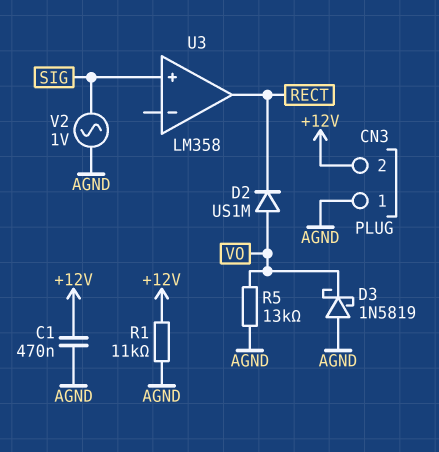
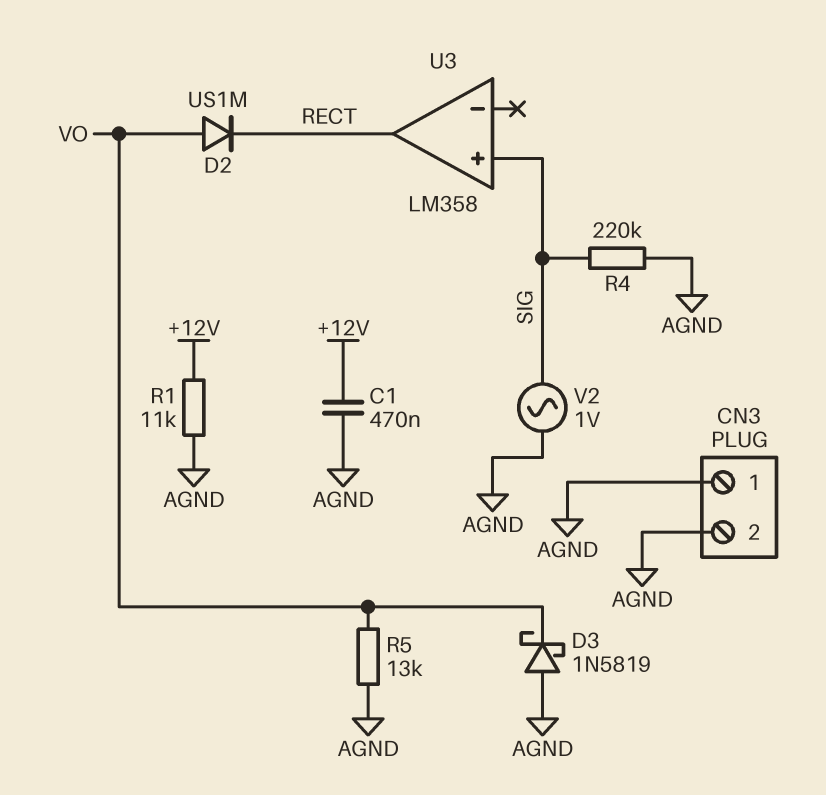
CN3 pin 2: +12V -> AGND
R4: none -> 220k (AGND, SIG)

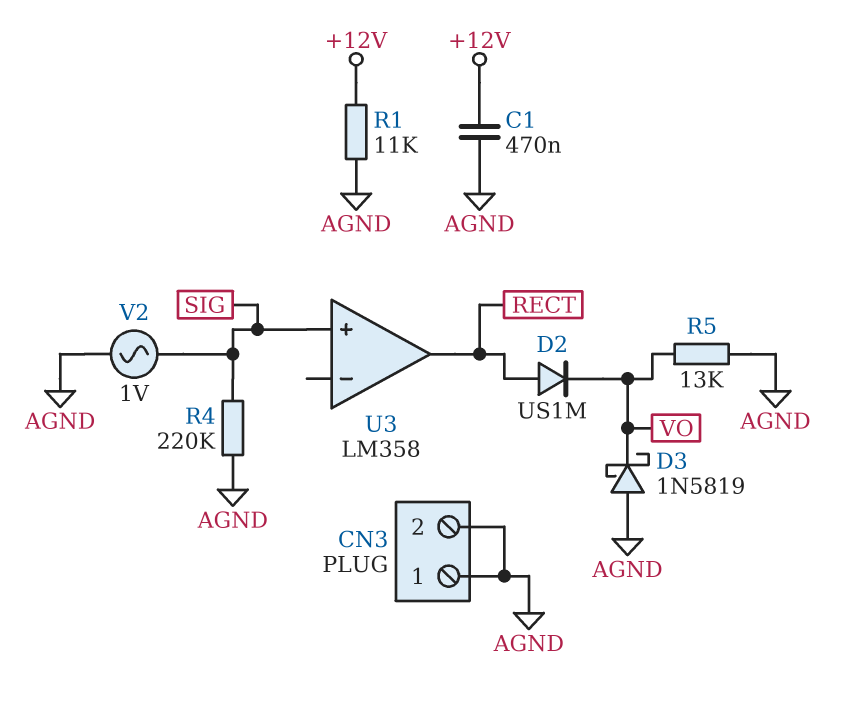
D2: diode US1M (A VO, K RECT) -> diode US1M (A RECT, K VO)

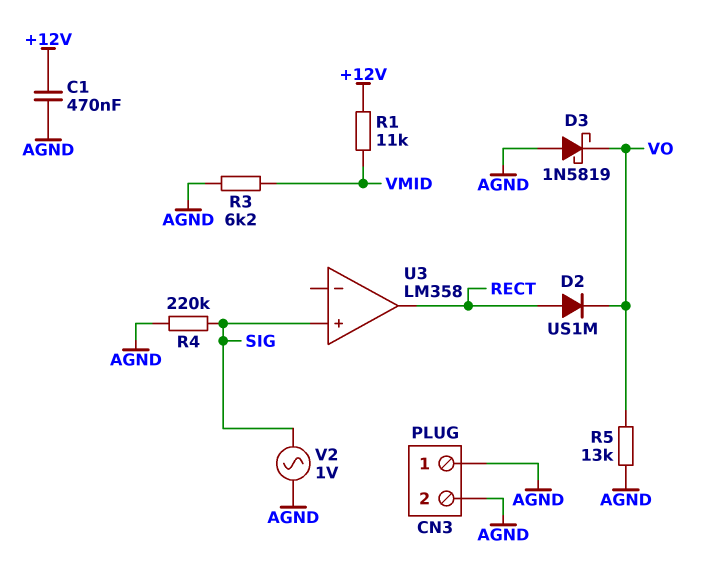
R1: 11k (+12V, AGND) -> 11k (+12V, VMID)
R3: none -> 6.2k (AGND, VMID)

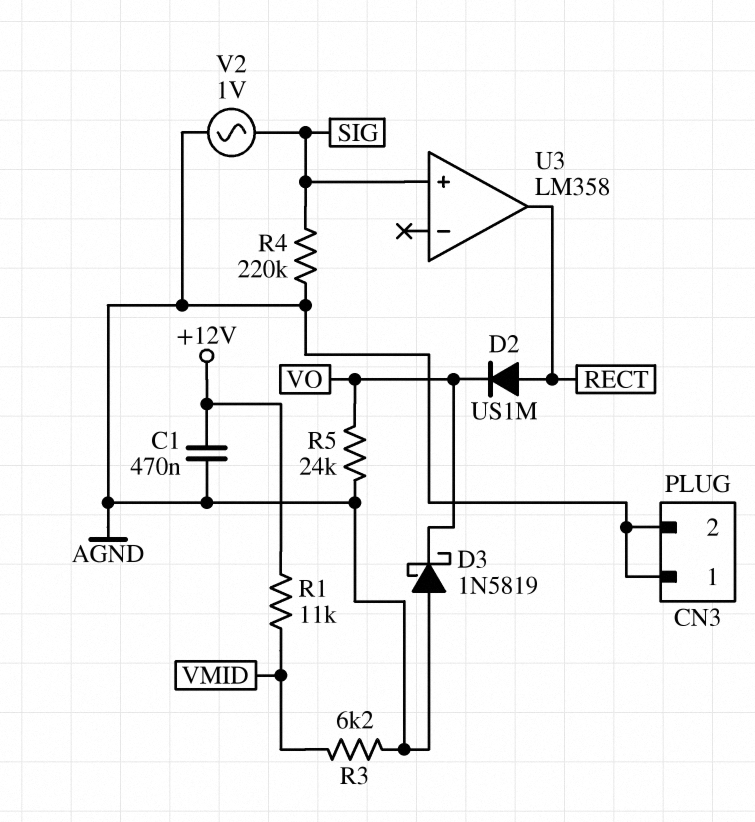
R5: 13k (AGND, VO) -> 24k (AGND, VO)

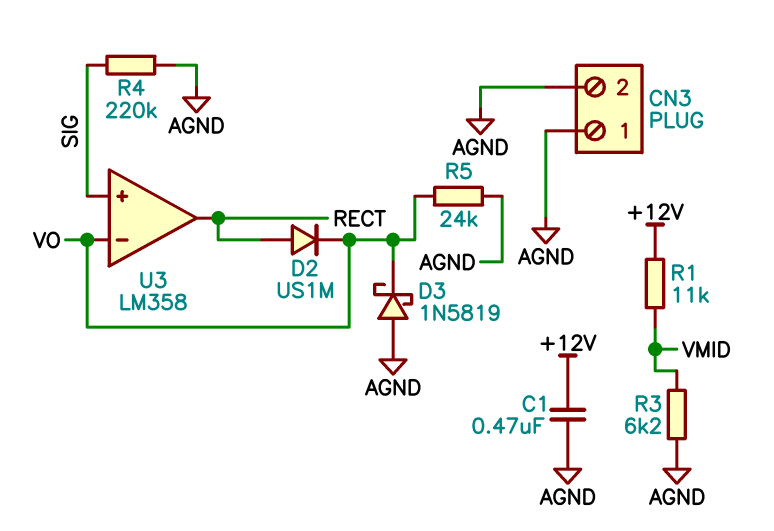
U3 pin in-: none -> VO
V2: AC 1V (AGND, SIG) -> none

■ **WORK REQUIRED**:
In the data above, find the line containing "D2: diode US1M"; from there, please write out each line through the end, exactly, with the pictures omitted.

■ **COMPLETED EXERCISE**:
D2: diode US1M (A VO, K RECT) -> diode US1M (A RECT, K VO)

R1: 11k (+12V, AGND) -> 11k (+12V, VMID)
R3: none -> 6.2k (AGND, VMID)

R5: 13k (AGND, VO) -> 24k (AGND, VO)

U3 pin in-: none -> VO
V2: AC 1V (AGND, SIG) -> none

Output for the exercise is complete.